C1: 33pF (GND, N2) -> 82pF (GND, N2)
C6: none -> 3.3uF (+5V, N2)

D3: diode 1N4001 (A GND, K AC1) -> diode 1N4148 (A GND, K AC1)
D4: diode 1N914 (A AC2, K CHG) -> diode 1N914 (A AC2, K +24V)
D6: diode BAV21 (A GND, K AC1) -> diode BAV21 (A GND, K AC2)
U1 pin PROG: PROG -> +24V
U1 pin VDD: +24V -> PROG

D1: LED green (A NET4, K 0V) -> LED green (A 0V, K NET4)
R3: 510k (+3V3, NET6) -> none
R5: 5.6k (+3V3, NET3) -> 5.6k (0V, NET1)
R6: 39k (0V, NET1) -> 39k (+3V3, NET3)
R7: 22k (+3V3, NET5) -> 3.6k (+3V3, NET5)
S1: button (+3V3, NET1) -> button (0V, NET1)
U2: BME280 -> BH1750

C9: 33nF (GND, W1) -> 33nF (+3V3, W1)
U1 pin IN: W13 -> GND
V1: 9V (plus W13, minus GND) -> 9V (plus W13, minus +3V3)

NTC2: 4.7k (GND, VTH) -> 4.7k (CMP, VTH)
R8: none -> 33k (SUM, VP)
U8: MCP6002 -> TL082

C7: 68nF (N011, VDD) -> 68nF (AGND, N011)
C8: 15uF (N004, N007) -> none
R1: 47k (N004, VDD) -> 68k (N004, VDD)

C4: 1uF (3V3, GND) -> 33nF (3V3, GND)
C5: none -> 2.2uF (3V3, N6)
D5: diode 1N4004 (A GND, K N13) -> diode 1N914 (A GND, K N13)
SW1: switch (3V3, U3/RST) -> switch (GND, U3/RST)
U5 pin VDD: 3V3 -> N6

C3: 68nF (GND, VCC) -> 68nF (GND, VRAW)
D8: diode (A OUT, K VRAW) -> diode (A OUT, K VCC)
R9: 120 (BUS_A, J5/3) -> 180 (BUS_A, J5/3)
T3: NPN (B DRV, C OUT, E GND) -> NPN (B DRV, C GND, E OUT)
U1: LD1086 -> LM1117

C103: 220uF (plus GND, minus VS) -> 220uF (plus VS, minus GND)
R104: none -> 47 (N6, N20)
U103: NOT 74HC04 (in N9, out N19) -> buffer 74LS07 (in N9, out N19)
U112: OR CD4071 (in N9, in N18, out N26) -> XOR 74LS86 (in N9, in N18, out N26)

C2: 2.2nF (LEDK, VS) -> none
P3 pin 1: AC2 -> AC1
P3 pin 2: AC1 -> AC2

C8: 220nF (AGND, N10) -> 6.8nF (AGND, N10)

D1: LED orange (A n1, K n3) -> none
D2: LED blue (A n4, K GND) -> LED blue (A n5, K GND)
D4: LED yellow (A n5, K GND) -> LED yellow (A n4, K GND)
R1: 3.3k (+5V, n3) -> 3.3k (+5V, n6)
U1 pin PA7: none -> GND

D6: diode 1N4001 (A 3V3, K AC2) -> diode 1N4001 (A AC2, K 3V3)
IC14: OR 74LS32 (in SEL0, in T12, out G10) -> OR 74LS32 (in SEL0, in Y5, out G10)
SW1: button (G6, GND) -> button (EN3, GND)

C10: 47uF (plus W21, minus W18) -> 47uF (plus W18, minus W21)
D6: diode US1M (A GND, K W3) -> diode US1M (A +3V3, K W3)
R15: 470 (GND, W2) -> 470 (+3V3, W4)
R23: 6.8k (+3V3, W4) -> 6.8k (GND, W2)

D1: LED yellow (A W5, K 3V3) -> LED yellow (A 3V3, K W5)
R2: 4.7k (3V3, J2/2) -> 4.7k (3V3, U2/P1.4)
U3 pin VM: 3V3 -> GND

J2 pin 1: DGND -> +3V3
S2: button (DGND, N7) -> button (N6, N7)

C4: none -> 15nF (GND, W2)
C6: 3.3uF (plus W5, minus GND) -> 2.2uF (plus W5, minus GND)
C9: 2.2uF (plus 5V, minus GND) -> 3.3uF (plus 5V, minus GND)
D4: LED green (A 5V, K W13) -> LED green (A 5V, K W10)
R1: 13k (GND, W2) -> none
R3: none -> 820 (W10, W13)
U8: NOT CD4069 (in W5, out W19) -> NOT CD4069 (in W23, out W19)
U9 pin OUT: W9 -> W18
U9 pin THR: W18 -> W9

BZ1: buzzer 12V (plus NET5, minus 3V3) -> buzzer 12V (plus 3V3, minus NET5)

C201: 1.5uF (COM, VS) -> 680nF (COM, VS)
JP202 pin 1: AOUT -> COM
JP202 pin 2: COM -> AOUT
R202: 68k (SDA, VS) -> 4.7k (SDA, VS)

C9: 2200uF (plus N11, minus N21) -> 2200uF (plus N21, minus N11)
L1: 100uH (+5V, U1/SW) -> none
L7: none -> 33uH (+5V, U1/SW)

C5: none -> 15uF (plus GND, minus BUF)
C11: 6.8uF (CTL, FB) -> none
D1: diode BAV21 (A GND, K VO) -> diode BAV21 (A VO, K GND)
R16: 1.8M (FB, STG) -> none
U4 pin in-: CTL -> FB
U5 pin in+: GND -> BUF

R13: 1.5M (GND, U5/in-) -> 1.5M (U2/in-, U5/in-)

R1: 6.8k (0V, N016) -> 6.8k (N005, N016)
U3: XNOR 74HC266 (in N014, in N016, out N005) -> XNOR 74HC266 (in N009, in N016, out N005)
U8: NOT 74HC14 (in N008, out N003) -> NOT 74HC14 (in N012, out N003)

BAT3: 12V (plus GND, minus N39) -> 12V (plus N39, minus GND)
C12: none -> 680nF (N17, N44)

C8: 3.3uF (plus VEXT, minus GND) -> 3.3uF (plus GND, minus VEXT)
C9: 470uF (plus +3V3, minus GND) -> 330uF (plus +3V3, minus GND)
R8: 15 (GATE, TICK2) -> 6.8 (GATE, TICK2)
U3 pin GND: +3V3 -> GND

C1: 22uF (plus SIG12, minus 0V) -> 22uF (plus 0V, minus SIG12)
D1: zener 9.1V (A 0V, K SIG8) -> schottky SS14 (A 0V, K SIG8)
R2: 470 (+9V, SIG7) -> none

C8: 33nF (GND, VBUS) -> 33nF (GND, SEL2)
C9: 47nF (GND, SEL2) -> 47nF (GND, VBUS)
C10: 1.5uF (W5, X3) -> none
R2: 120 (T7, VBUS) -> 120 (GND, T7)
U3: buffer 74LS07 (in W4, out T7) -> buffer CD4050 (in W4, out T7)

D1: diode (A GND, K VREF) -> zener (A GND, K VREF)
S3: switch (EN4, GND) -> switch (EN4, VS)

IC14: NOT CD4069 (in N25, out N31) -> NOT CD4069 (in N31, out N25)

● ● ● ● ●

GOAL OF THE EXERCISE -
Beginning with the opening line and ending with the final one, transcribe the material exactly.

REPLY TO THE EXERCISE -
C1: 33pF (GND, N2) -> 82pF (GND, N2)
C6: none -> 3.3uF (+5V, N2)

D3: diode 1N4001 (A GND, K AC1) -> diode 1N4148 (A GND, K AC1)
D4: diode 1N914 (A AC2, K CHG) -> diode 1N914 (A AC2, K +24V)
D6: diode BAV21 (A GND, K AC1) -> diode BAV21 (A GND, K AC2)
U1 pin PROG: PROG -> +24V
U1 pin VDD: +24V -> PROG

D1: LED green (A NET4, K 0V) -> LED green (A 0V, K NET4)
R3: 510k (+3V3, NET6) -> none
R5: 5.6k (+3V3, NET3) -> 5.6k (0V, NET1)
R6: 39k (0V, NET1) -> 39k (+3V3, NET3)
R7: 22k (+3V3, NET5) -> 3.6k (+3V3, NET5)
S1: button (+3V3, NET1) -> button (0V, NET1)
U2: BME280 -> BH1750

C9: 33nF (GND, W1) -> 33nF (+3V3, W1)
U1 pin IN: W13 -> GND
V1: 9V (plus W13, minus GND) -> 9V (plus W13, minus +3V3)

NTC2: 4.7k (GND, VTH) -> 4.7k (CMP, VTH)
R8: none -> 33k (SUM, VP)
U8: MCP6002 -> TL082

C7: 68nF (N011, VDD) -> 68nF (AGND, N011)
C8: 15uF (N004, N007) -> none
R1: 47k (N004, VDD) -> 68k (N004, VDD)

C4: 1uF (3V3, GND) -> 33nF (3V3, GND)
C5: none -> 2.2uF (3V3, N6)
D5: diode 1N4004 (A GND, K N13) -> diode 1N914 (A GND, K N13)
SW1: switch (3V3, U3/RST) -> switch (GND, U3/RST)
U5 pin VDD: 3V3 -> N6

C3: 68nF (GND, VCC) -> 68nF (GND, VRAW)
D8: diode (A OUT, K VRAW) -> diode (A OUT, K VCC)
R9: 120 (BUS_A, J5/3) -> 180 (BUS_A, J5/3)
T3: NPN (B DRV, C OUT, E GND) -> NPN (B DRV, C GND, E OUT)
U1: LD1086 -> LM1117

C103: 220uF (plus GND, minus VS) -> 220uF (plus VS, minus GND)
R104: none -> 47 (N6, N20)
U103: NOT 74HC04 (in N9, out N19) -> buffer 74LS07 (in N9, out N19)
U112: OR CD4071 (in N9, in N18, out N26) -> XOR 74LS86 (in N9, in N18, out N26)

C2: 2.2nF (LEDK, VS) -> none
P3 pin 1: AC2 -> AC1
P3 pin 2: AC1 -> AC2

C8: 220nF (AGND, N10) -> 6.8nF (AGND, N10)

D1: LED orange (A n1, K n3) -> none
D2: LED blue (A n4, K GND) -> LED blue (A n5, K GND)
D4: LED yellow (A n5, K GND) -> LED yellow (A n4, K GND)
R1: 3.3k (+5V, n3) -> 3.3k (+5V, n6)
U1 pin PA7: none -> GND

D6: diode 1N4001 (A 3V3, K AC2) -> diode 1N4001 (A AC2, K 3V3)
IC14: OR 74LS32 (in SEL0, in T12, out G10) -> OR 74LS32 (in SEL0, in Y5, out G10)
SW1: button (G6, GND) -> button (EN3, GND)

C10: 47uF (plus W21, minus W18) -> 47uF (plus W18, minus W21)
D6: diode US1M (A GND, K W3) -> diode US1M (A +3V3, K W3)
R15: 470 (GND, W2) -> 470 (+3V3, W4)
R23: 6.8k (+3V3, W4) -> 6.8k (GND, W2)

D1: LED yellow (A W5, K 3V3) -> LED yellow (A 3V3, K W5)
R2: 4.7k (3V3, J2/2) -> 4.7k (3V3, U2/P1.4)
U3 pin VM: 3V3 -> GND

J2 pin 1: DGND -> +3V3
S2: button (DGND, N7) -> button (N6, N7)

C4: none -> 15nF (GND, W2)
C6: 3.3uF (plus W5, minus GND) -> 2.2uF (plus W5, minus GND)
C9: 2.2uF (plus 5V, minus GND) -> 3.3uF (plus 5V, minus GND)
D4: LED green (A 5V, K W13) -> LED green (A 5V, K W10)
R1: 13k (GND, W2) -> none
R3: none -> 820 (W10, W13)
U8: NOT CD4069 (in W5, out W19) -> NOT CD4069 (in W23, out W19)
U9 pin OUT: W9 -> W18
U9 pin THR: W18 -> W9

BZ1: buzzer 12V (plus NET5, minus 3V3) -> buzzer 12V (plus 3V3, minus NET5)

C201: 1.5uF (COM, VS) -> 680nF (COM, VS)
JP202 pin 1: AOUT -> COM
JP202 pin 2: COM -> AOUT
R202: 68k (SDA, VS) -> 4.7k (SDA, VS)

C9: 2200uF (plus N11, minus N21) -> 2200uF (plus N21, minus N11)
L1: 100uH (+5V, U1/SW) -> none
L7: none -> 33uH (+5V, U1/SW)

C5: none -> 15uF (plus GND, minus BUF)
C11: 6.8uF (CTL, FB) -> none
D1: diode BAV21 (A GND, K VO) -> diode BAV21 (A VO, K GND)
R16: 1.8M (FB, STG) -> none
U4 pin in-: CTL -> FB
U5 pin in+: GND -> BUF

R13: 1.5M (GND, U5/in-) -> 1.5M (U2/in-, U5/in-)

R1: 6.8k (0V, N016) -> 6.8k (N005, N016)
U3: XNOR 74HC266 (in N014, in N016, out N005) -> XNOR 74HC266 (in N009, in N016, out N005)
U8: NOT 74HC14 (in N008, out N003) -> NOT 74HC14 (in N012, out N003)

BAT3: 12V (plus GND, minus N39) -> 12V (plus N39, minus GND)
C12: none -> 680nF (N17, N44)

C8: 3.3uF (plus VEXT, minus GND) -> 3.3uF (plus GND, minus VEXT)
C9: 470uF (plus +3V3, minus GND) -> 330uF (plus +3V3, minus GND)
R8: 15 (GATE, TICK2) -> 6.8 (GATE, TICK2)
U3 pin GND: +3V3 -> GND

C1: 22uF (plus SIG12, minus 0V) -> 22uF (plus 0V, minus SIG12)
D1: zener 9.1V (A 0V, K SIG8) -> schottky SS14 (A 0V, K SIG8)
R2: 470 (+9V, SIG7) -> none

C8: 33nF (GND, VBUS) -> 33nF (GND, SEL2)
C9: 47nF (GND, SEL2) -> 47nF (GND, VBUS)
C10: 1.5uF (W5, X3) -> none
R2: 120 (T7, VBUS) -> 120 (GND, T7)
U3: buffer 74LS07 (in W4, out T7) -> buffer CD4050 (in W4, out T7)

D1: diode (A GND, K VREF) -> zener (A GND, K VREF)
S3: switch (EN4, GND) -> switch (EN4, VS)

IC14: NOT CD4069 (in N25, out N31) -> NOT CD4069 (in N31, out N25)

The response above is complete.